→ **TASK**
Reproduce the lines of these records verbatim, omitting the pictures from your answer.

[Stored entries]
——
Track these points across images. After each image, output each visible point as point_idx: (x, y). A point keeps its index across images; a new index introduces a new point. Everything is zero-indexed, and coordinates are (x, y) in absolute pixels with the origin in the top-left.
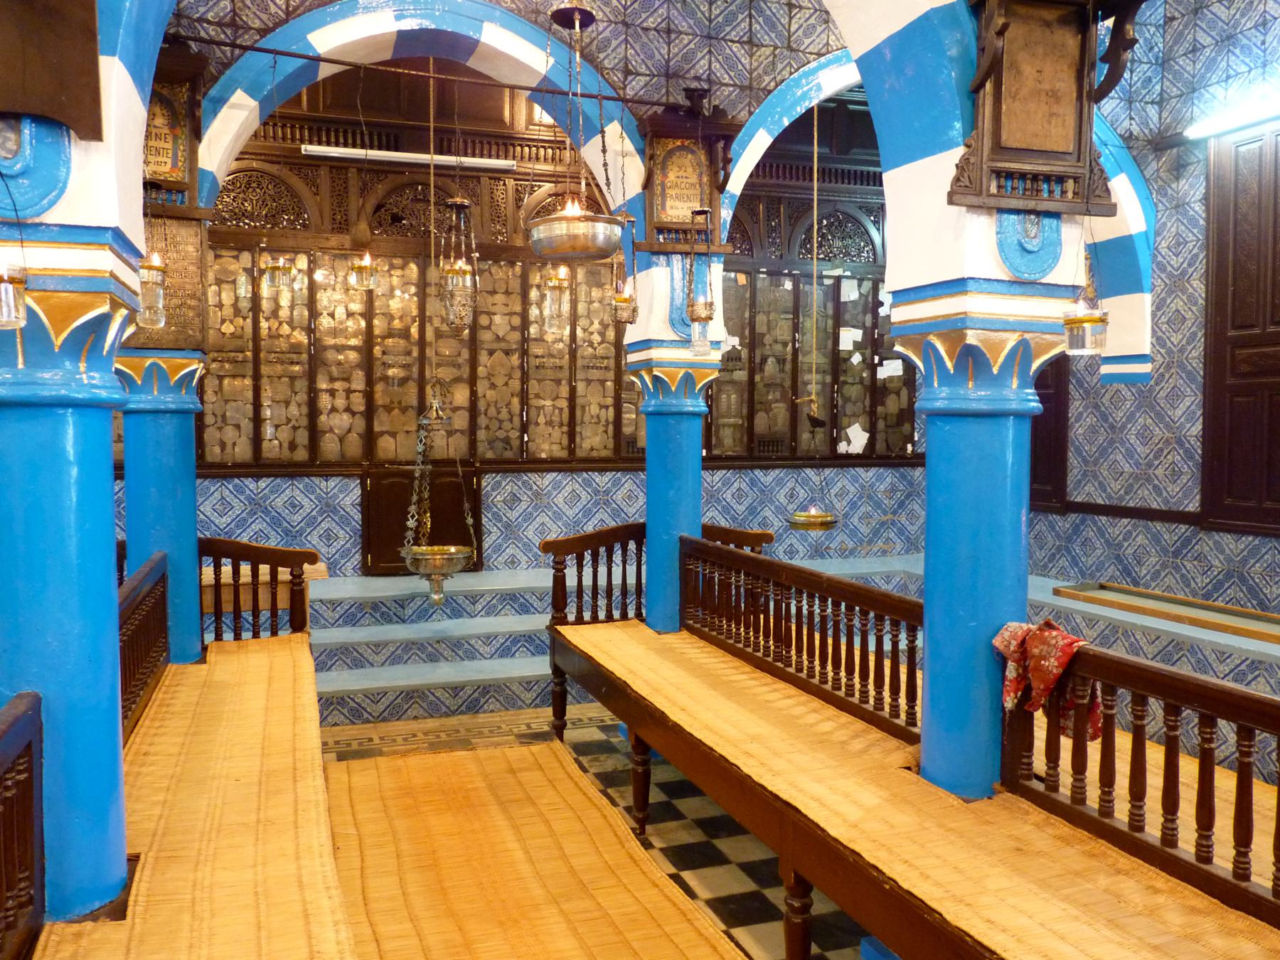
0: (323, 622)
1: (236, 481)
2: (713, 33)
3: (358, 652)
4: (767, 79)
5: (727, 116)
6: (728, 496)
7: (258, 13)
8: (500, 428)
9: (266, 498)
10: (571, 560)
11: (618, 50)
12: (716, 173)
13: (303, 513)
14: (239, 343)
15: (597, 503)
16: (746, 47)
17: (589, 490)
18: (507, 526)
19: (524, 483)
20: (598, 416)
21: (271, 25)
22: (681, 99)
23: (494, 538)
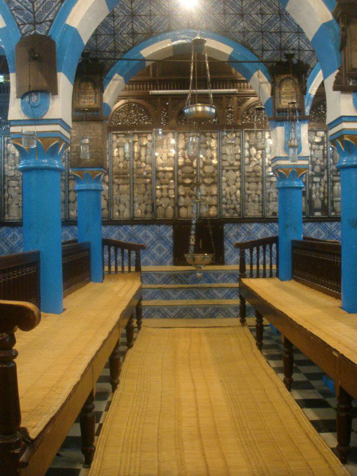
——
→ **RESULT**
Track these points across images. After each image, output each visible point as point_idx: (x, y). A point keeps its index across images; a new index introduces a new point. Everything is zero-indexed, and coordinates are (x, y) in absolute pixels with the origin in the top-left.
0: (323, 622)
1: (236, 481)
2: (713, 33)
3: (358, 652)
4: (767, 79)
5: (727, 116)
6: (728, 496)
7: (258, 13)
8: (500, 428)
9: (266, 498)
10: (571, 560)
11: (618, 50)
12: (716, 173)
13: (303, 513)
14: (239, 343)
15: (597, 503)
16: (746, 47)
17: (589, 490)
18: (507, 526)
19: (524, 483)
20: (598, 416)
21: (271, 25)
22: (681, 99)
23: (494, 538)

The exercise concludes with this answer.